• _What you should do_
Please restate exactly what appears in the records below from the first line to the line where "D1: none -> diode (A n13, K VDD)" is, that line included.

• _Records supplied_
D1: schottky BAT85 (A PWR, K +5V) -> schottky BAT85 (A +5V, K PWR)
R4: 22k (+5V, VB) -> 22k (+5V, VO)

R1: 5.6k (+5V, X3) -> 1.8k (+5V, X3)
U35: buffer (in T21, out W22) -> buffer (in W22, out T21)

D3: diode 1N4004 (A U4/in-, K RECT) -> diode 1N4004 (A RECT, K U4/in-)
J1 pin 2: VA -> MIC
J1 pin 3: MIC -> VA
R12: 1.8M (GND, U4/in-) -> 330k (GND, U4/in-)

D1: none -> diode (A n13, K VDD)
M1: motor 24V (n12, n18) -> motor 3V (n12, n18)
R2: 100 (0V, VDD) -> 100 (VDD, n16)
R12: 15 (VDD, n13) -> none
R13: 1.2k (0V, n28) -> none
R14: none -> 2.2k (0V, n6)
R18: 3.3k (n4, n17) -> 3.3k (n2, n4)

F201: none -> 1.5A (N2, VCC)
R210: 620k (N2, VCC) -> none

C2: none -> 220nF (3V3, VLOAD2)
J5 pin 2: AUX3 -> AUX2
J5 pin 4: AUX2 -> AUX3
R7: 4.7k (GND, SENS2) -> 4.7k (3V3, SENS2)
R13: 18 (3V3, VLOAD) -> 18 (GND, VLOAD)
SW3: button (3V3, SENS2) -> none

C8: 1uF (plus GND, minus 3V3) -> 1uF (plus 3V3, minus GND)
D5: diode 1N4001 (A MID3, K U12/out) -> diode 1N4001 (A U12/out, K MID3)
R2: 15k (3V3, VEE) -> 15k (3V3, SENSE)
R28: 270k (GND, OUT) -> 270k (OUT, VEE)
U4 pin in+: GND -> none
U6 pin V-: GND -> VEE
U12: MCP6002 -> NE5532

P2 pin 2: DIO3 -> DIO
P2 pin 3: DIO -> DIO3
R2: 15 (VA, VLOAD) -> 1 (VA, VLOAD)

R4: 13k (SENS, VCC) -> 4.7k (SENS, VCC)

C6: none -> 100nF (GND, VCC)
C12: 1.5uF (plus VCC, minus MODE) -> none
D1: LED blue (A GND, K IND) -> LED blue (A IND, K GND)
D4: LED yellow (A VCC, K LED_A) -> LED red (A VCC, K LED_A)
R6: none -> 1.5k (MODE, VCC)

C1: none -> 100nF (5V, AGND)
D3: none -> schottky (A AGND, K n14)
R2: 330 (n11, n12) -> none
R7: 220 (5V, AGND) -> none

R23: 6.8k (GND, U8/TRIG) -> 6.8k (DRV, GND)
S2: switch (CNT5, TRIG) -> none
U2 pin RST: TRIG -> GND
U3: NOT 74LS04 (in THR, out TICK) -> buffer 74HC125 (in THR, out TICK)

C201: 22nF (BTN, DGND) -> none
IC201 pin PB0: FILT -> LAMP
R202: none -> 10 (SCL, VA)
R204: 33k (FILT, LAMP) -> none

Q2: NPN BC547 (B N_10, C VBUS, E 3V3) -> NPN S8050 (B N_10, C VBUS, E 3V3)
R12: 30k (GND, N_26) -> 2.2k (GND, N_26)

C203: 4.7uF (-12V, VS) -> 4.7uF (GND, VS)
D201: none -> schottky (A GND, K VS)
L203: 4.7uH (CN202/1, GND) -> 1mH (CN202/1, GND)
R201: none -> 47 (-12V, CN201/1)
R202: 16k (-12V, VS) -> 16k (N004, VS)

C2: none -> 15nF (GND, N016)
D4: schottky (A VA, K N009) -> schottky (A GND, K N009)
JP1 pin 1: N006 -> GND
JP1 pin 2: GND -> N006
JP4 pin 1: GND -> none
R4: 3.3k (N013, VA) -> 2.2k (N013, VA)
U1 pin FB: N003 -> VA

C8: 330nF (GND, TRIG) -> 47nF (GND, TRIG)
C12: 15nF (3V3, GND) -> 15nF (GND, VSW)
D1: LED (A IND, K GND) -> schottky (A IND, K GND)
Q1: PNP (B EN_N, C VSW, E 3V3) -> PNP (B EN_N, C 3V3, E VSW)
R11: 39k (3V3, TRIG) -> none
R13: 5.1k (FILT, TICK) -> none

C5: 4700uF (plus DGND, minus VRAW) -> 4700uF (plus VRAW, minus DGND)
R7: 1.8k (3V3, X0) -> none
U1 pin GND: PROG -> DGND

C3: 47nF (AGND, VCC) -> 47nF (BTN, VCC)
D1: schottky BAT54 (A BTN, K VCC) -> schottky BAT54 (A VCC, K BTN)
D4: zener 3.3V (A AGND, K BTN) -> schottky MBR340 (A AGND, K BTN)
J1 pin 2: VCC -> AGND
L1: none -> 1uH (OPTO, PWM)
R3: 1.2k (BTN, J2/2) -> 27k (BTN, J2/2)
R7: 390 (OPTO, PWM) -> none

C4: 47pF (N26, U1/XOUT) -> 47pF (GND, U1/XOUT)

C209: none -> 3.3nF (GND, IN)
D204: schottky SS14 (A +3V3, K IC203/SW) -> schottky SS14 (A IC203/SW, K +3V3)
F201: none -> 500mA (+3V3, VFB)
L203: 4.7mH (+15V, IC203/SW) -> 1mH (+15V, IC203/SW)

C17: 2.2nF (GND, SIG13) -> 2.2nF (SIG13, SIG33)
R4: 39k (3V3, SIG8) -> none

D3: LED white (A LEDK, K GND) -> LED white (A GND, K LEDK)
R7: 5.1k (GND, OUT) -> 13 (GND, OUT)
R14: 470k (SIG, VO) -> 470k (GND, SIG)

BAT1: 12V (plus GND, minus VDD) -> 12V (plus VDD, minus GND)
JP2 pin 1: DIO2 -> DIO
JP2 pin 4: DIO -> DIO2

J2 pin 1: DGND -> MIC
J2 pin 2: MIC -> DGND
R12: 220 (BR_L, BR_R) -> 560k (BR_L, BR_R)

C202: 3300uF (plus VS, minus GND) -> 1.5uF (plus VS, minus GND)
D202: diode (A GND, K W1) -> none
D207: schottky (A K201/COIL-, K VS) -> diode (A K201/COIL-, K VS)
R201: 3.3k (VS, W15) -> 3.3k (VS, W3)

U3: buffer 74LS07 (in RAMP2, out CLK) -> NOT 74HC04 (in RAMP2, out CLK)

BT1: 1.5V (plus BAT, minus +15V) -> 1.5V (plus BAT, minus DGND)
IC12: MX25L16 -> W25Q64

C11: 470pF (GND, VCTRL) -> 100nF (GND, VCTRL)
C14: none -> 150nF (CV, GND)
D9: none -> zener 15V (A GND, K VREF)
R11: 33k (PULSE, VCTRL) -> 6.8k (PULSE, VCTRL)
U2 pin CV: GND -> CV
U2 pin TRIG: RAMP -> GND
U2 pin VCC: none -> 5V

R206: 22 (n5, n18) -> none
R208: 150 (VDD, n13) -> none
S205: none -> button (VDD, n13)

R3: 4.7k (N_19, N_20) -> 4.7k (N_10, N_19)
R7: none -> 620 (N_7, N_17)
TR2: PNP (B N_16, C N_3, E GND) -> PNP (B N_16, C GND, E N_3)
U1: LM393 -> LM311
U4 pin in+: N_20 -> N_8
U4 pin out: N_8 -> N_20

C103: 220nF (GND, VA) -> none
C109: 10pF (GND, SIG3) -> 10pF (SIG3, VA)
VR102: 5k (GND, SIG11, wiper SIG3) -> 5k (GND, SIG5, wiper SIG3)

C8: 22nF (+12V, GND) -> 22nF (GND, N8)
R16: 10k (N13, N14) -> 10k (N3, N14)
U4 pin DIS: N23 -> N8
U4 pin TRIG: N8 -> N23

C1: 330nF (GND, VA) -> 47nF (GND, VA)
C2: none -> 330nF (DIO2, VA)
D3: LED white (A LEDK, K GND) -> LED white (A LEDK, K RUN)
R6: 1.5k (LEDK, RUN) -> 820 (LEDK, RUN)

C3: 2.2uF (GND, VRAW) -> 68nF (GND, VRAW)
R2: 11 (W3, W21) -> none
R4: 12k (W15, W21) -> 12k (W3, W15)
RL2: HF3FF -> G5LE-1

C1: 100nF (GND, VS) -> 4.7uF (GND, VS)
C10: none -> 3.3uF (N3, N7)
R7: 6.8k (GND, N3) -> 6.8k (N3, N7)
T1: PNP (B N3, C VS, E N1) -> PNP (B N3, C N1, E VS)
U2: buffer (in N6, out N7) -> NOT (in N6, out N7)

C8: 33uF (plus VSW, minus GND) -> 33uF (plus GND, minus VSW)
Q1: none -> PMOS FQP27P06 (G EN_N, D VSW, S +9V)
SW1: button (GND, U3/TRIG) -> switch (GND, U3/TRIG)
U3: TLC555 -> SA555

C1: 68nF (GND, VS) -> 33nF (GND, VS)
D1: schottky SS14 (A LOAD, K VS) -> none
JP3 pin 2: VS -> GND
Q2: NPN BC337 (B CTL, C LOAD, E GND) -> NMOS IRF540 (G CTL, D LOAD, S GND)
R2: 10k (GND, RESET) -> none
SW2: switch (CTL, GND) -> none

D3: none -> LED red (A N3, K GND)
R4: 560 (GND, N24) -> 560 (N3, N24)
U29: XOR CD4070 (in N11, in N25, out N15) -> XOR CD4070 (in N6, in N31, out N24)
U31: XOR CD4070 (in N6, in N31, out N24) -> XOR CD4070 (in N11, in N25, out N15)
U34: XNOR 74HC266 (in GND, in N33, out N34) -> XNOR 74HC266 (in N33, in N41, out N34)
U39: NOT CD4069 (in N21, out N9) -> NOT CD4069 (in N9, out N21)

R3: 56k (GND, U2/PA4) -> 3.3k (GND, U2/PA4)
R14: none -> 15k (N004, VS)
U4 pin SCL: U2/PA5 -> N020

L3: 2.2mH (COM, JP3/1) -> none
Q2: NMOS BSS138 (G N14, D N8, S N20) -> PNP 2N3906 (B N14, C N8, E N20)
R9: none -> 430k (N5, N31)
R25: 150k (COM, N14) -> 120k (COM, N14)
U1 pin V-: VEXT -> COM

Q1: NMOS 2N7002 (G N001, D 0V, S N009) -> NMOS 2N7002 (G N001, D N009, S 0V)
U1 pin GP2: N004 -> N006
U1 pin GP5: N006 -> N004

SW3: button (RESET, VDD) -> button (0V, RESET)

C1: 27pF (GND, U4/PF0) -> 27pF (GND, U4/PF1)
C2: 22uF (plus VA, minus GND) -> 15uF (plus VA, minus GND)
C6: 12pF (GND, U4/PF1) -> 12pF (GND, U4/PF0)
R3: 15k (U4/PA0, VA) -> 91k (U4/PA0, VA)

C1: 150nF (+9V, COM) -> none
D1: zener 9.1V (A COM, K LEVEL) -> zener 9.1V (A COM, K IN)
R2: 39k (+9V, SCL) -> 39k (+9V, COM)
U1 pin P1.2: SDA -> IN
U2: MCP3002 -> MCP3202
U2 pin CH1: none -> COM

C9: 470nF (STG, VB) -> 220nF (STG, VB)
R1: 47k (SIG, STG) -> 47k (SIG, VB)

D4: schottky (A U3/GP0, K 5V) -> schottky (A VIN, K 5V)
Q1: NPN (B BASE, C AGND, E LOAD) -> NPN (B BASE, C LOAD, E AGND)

• _Response_
D1: schottky BAT85 (A PWR, K +5V) -> schottky BAT85 (A +5V, K PWR)
R4: 22k (+5V, VB) -> 22k (+5V, VO)

R1: 5.6k (+5V, X3) -> 1.8k (+5V, X3)
U35: buffer (in T21, out W22) -> buffer (in W22, out T21)

D3: diode 1N4004 (A U4/in-, K RECT) -> diode 1N4004 (A RECT, K U4/in-)
J1 pin 2: VA -> MIC
J1 pin 3: MIC -> VA
R12: 1.8M (GND, U4/in-) -> 330k (GND, U4/in-)

D1: none -> diode (A n13, K VDD)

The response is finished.